Problem to work on
Please quote the material exactly, every line of it.

Records shown

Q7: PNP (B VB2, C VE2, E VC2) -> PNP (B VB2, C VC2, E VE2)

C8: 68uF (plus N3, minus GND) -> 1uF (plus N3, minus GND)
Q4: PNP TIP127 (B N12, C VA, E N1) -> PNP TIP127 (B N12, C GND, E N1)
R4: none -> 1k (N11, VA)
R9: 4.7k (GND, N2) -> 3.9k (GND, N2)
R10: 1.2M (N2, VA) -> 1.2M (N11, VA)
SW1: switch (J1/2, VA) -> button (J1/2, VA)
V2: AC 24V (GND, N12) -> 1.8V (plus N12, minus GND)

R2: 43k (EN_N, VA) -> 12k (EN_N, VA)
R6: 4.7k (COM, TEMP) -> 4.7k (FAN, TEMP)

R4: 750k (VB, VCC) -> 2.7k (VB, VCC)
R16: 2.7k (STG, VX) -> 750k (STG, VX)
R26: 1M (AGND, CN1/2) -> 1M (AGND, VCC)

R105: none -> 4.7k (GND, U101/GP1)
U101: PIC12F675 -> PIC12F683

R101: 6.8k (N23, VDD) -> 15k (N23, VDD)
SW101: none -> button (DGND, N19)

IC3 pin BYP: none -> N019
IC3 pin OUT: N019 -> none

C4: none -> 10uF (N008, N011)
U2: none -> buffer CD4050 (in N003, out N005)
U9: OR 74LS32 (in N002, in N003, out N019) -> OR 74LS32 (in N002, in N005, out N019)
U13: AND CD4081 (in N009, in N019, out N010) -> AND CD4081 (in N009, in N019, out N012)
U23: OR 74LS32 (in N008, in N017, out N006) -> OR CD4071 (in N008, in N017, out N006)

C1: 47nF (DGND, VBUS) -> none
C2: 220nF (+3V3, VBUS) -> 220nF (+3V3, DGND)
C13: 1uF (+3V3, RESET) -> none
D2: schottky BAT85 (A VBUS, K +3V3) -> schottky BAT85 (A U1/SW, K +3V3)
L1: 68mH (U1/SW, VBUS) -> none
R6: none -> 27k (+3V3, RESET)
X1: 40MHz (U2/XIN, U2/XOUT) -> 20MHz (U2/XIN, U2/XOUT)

Expected output
Q7: PNP (B VB2, C VE2, E VC2) -> PNP (B VB2, C VC2, E VE2)

C8: 68uF (plus N3, minus GND) -> 1uF (plus N3, minus GND)
Q4: PNP TIP127 (B N12, C VA, E N1) -> PNP TIP127 (B N12, C GND, E N1)
R4: none -> 1k (N11, VA)
R9: 4.7k (GND, N2) -> 3.9k (GND, N2)
R10: 1.2M (N2, VA) -> 1.2M (N11, VA)
SW1: switch (J1/2, VA) -> button (J1/2, VA)
V2: AC 24V (GND, N12) -> 1.8V (plus N12, minus GND)

R2: 43k (EN_N, VA) -> 12k (EN_N, VA)
R6: 4.7k (COM, TEMP) -> 4.7k (FAN, TEMP)

R4: 750k (VB, VCC) -> 2.7k (VB, VCC)
R16: 2.7k (STG, VX) -> 750k (STG, VX)
R26: 1M (AGND, CN1/2) -> 1M (AGND, VCC)

R105: none -> 4.7k (GND, U101/GP1)
U101: PIC12F675 -> PIC12F683

R101: 6.8k (N23, VDD) -> 15k (N23, VDD)
SW101: none -> button (DGND, N19)

IC3 pin BYP: none -> N019
IC3 pin OUT: N019 -> none

C4: none -> 10uF (N008, N011)
U2: none -> buffer CD4050 (in N003, out N005)
U9: OR 74LS32 (in N002, in N003, out N019) -> OR 74LS32 (in N002, in N005, out N019)
U13: AND CD4081 (in N009, in N019, out N010) -> AND CD4081 (in N009, in N019, out N012)
U23: OR 74LS32 (in N008, in N017, out N006) -> OR CD4071 (in N008, in N017, out N006)

C1: 47nF (DGND, VBUS) -> none
C2: 220nF (+3V3, VBUS) -> 220nF (+3V3, DGND)
C13: 1uF (+3V3, RESET) -> none
D2: schottky BAT85 (A VBUS, K +3V3) -> schottky BAT85 (A U1/SW, K +3V3)
L1: 68mH (U1/SW, VBUS) -> none
R6: none -> 27k (+3V3, RESET)
X1: 40MHz (U2/XIN, U2/XOUT) -> 20MHz (U2/XIN, U2/XOUT)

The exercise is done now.